▶ Exercise brief:
Your task is to print all of the data below exactly, with no pictures included.

▶ Records provided:

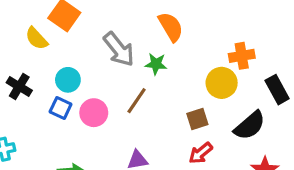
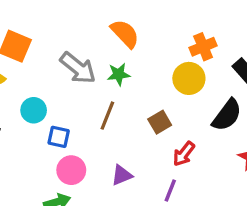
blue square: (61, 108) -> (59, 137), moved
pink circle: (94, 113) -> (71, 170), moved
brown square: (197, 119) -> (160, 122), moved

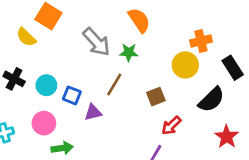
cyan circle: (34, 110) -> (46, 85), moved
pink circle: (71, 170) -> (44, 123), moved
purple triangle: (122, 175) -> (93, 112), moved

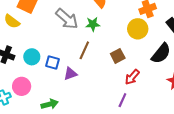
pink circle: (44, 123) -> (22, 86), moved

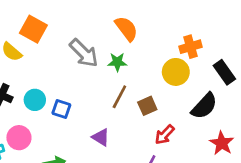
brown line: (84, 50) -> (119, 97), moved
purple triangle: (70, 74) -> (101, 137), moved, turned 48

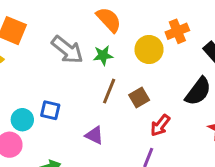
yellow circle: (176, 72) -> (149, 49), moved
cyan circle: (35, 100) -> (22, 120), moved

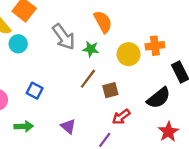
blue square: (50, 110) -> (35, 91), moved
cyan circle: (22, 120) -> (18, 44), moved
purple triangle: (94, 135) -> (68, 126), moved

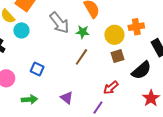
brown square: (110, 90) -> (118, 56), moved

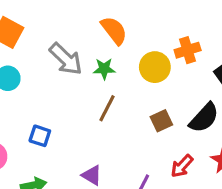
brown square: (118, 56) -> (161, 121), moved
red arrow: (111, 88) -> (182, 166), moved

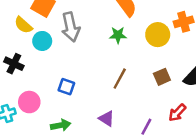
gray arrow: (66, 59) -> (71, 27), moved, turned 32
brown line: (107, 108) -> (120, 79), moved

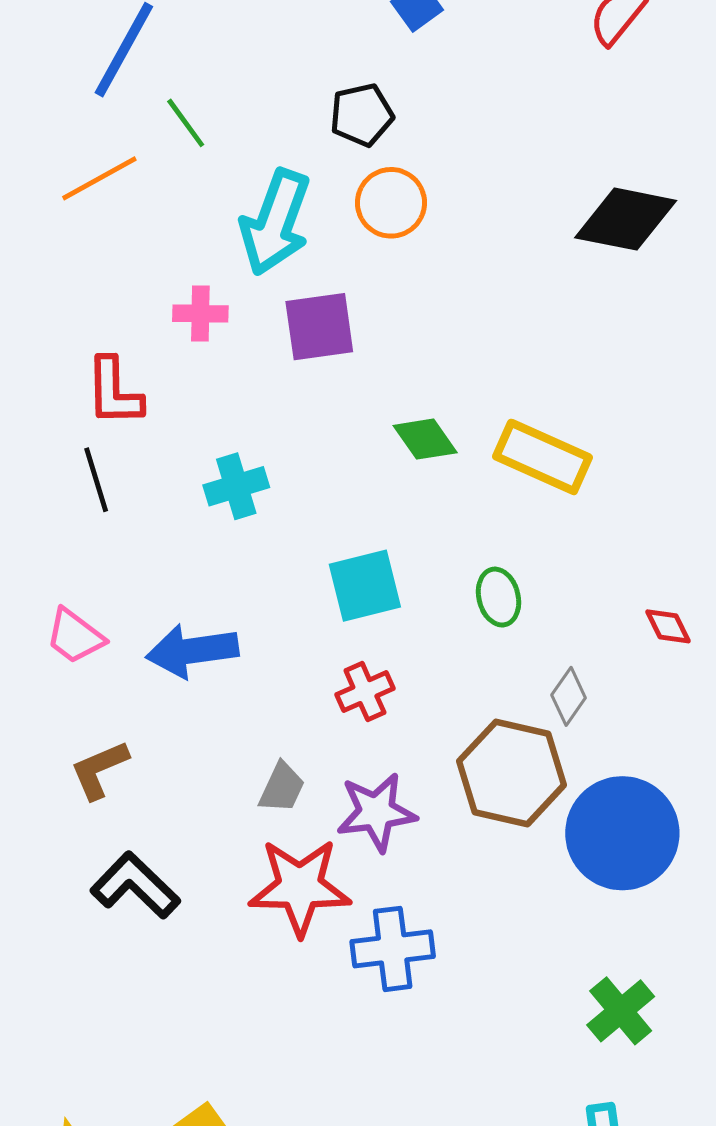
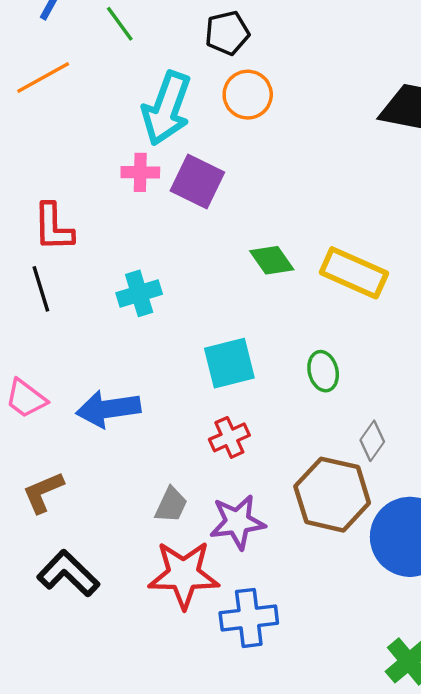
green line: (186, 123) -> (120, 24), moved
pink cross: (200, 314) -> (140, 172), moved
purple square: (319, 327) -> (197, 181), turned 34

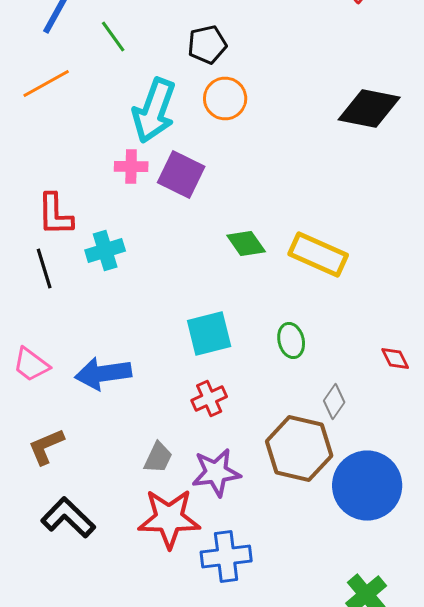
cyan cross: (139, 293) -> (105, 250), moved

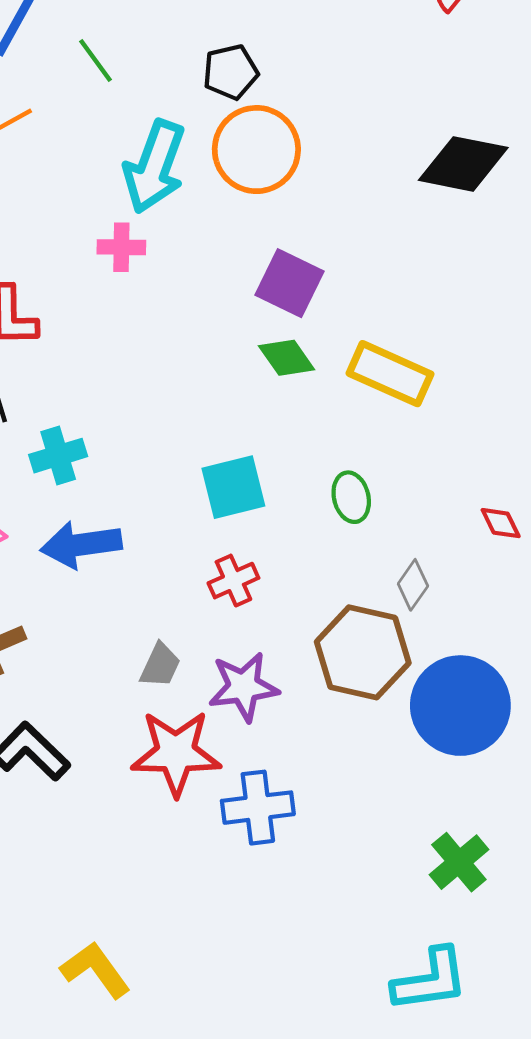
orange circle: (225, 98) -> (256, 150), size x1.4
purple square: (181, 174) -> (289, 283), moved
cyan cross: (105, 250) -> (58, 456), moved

▶ Written reply:
blue square: (61, 108) -> (59, 137), moved
pink circle: (94, 113) -> (71, 170), moved
brown square: (197, 119) -> (160, 122), moved

cyan circle: (34, 110) -> (46, 85), moved
pink circle: (71, 170) -> (44, 123), moved
purple triangle: (122, 175) -> (93, 112), moved

pink circle: (44, 123) -> (22, 86), moved

brown line: (84, 50) -> (119, 97), moved
purple triangle: (70, 74) -> (101, 137), moved, turned 48

yellow circle: (176, 72) -> (149, 49), moved
cyan circle: (35, 100) -> (22, 120), moved

blue square: (50, 110) -> (35, 91), moved
cyan circle: (22, 120) -> (18, 44), moved
purple triangle: (94, 135) -> (68, 126), moved

brown square: (110, 90) -> (118, 56), moved

brown square: (118, 56) -> (161, 121), moved
red arrow: (111, 88) -> (182, 166), moved

gray arrow: (66, 59) -> (71, 27), moved, turned 32
brown line: (107, 108) -> (120, 79), moved

green line: (186, 123) -> (120, 24), moved
pink cross: (200, 314) -> (140, 172), moved
purple square: (319, 327) -> (197, 181), turned 34

cyan cross: (139, 293) -> (105, 250), moved

orange circle: (225, 98) -> (256, 150), size x1.4
purple square: (181, 174) -> (289, 283), moved
cyan cross: (105, 250) -> (58, 456), moved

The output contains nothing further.